Problem statement
Return only the lines from the top of the data down to the one that holds "purple line: (702, 105) -> (415, 91), moved", both included, without any pictures.

Source data
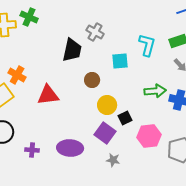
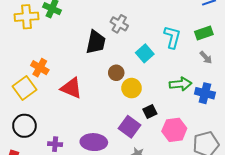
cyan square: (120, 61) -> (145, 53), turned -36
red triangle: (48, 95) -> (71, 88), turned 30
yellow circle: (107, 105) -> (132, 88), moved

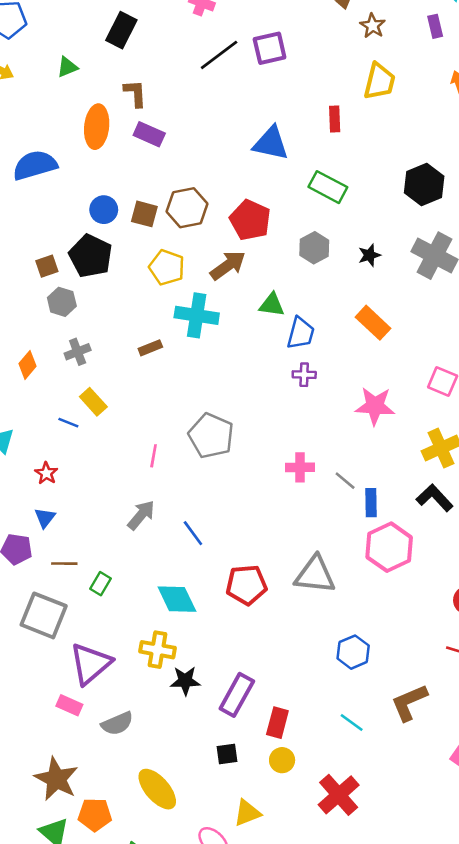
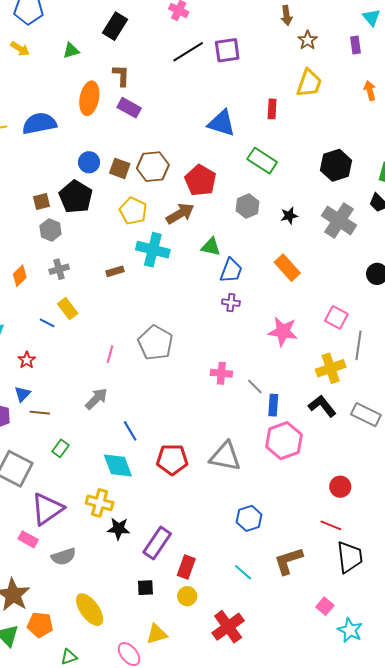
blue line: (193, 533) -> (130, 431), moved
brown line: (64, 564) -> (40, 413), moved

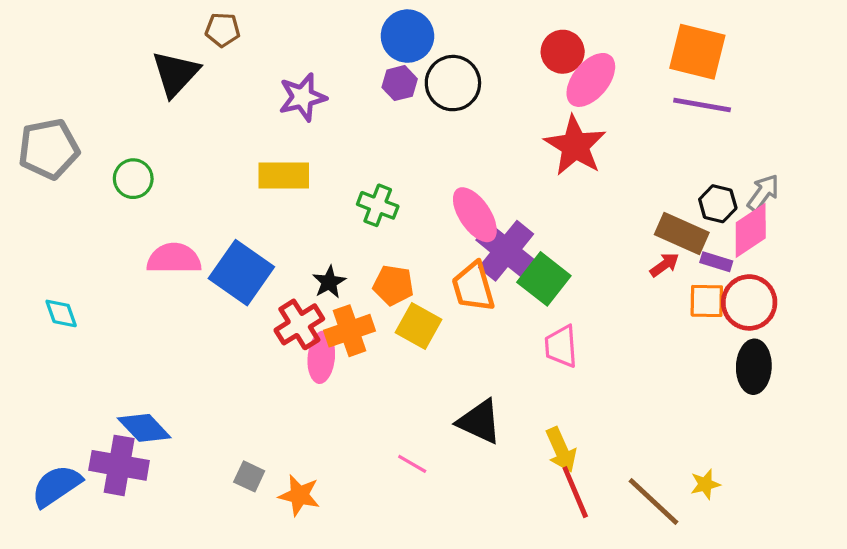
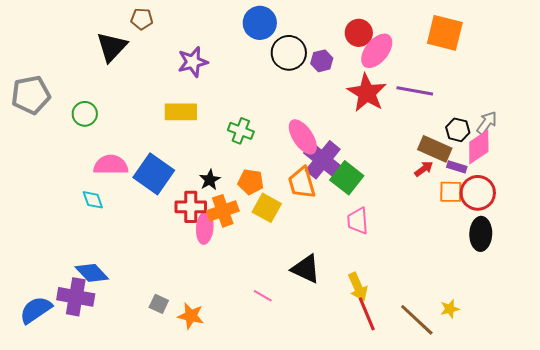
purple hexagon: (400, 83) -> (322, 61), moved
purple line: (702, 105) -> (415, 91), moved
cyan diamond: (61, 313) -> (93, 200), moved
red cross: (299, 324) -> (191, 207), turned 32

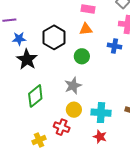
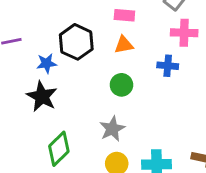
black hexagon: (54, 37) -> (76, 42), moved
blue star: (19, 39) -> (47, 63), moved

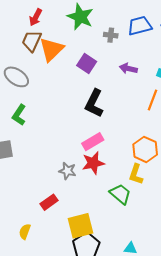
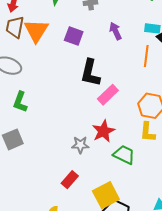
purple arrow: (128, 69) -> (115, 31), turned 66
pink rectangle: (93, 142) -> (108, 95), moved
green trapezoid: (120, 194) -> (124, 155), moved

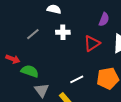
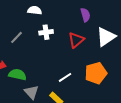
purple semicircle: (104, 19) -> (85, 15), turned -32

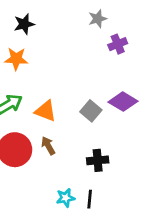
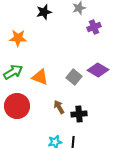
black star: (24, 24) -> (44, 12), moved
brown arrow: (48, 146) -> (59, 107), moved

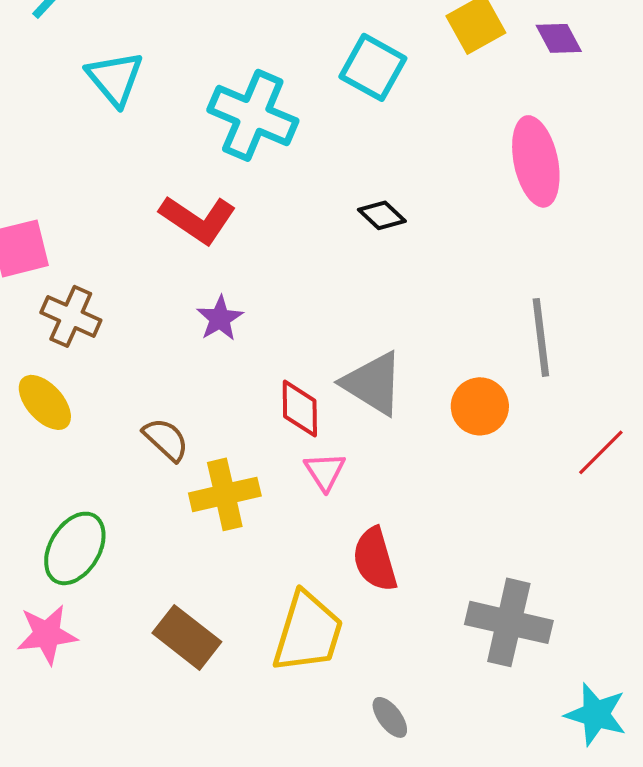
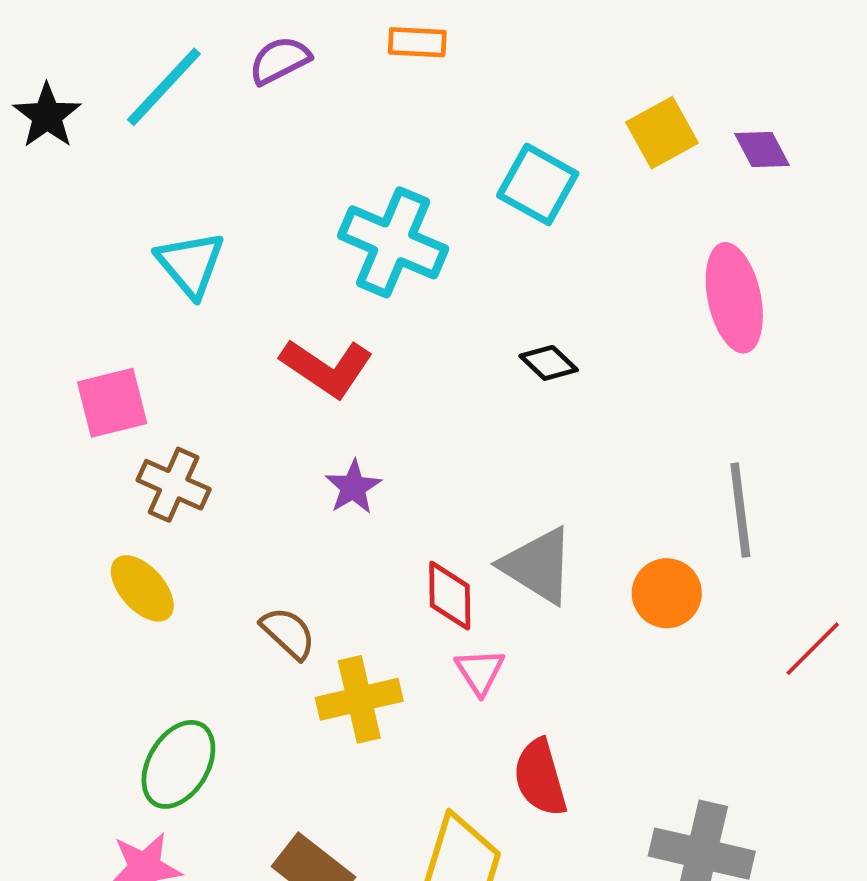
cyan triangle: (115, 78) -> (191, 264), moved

Response area
cyan square: (120, 61) -> (145, 53), turned -36
red triangle: (48, 95) -> (71, 88), turned 30
yellow circle: (107, 105) -> (132, 88), moved

blue line: (193, 533) -> (130, 431), moved
brown line: (64, 564) -> (40, 413), moved

purple hexagon: (400, 83) -> (322, 61), moved
purple line: (702, 105) -> (415, 91), moved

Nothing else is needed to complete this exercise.